• **BRIEF**
Leave out any pictures and transcribe all other data below exactly.

------------------------------------------------------------------------

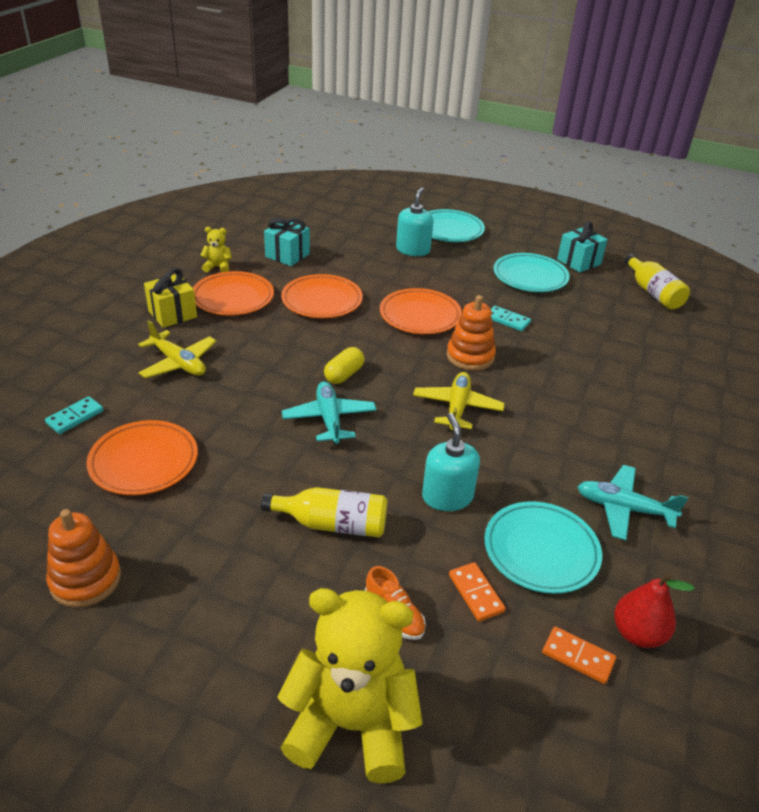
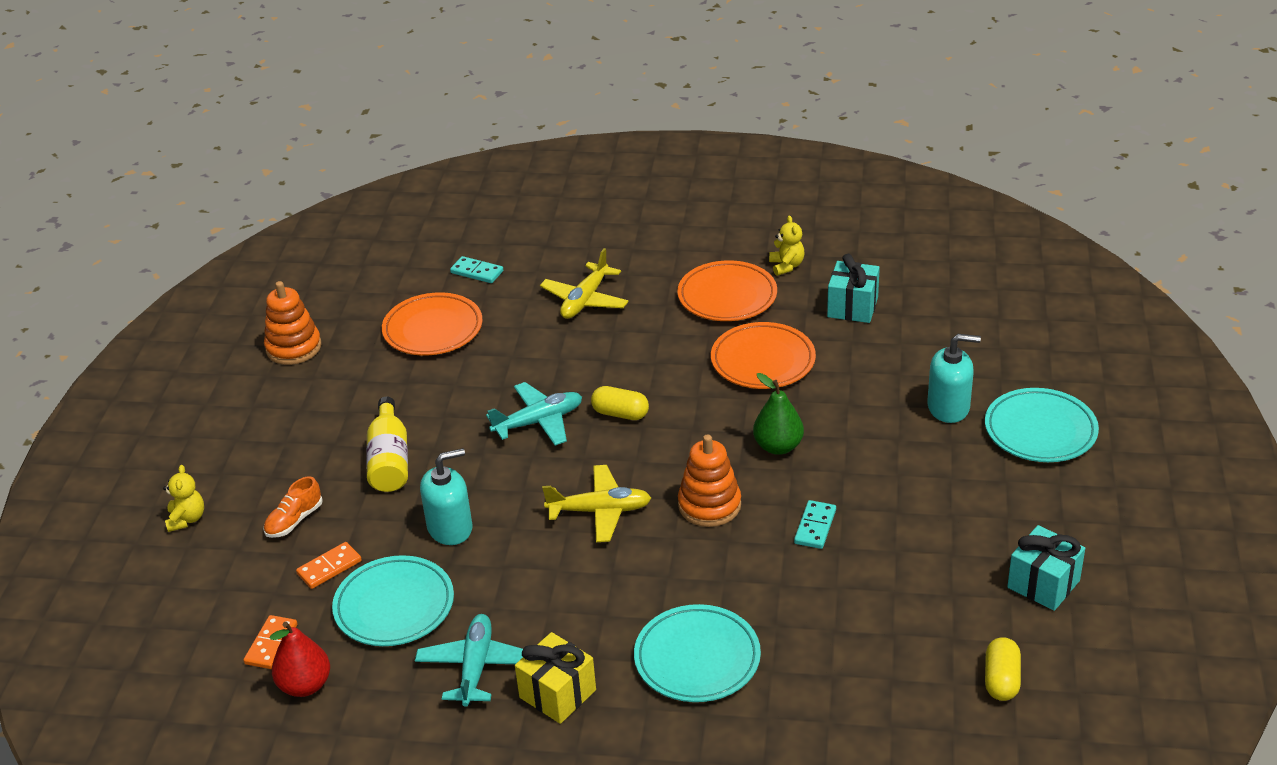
camera: 80 degrees right, 0 degrees up
(172, 314) = (670, 268): yellow gift -> yellow gift (557, 694)
(351, 725) = (187, 519): yellow teddy bear -> yellow teddy bear, size x0.42
(420, 315) = (778, 446): orange plate -> green pear
(530, 277) = (954, 534): turquoise plate -> turquoise plate (697, 658)
(652, 292) = (1001, 680): yellow bottle -> yellow capsule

------------------------------------------------------------------------

• **FINAL ANSWER**
camera: 80 degrees right, 0 degrees up
(172, 314) = (670, 268): yellow gift -> yellow gift (557, 694)
(351, 725) = (187, 519): yellow teddy bear -> yellow teddy bear, size x0.42
(420, 315) = (778, 446): orange plate -> green pear
(530, 277) = (954, 534): turquoise plate -> turquoise plate (697, 658)
(652, 292) = (1001, 680): yellow bottle -> yellow capsule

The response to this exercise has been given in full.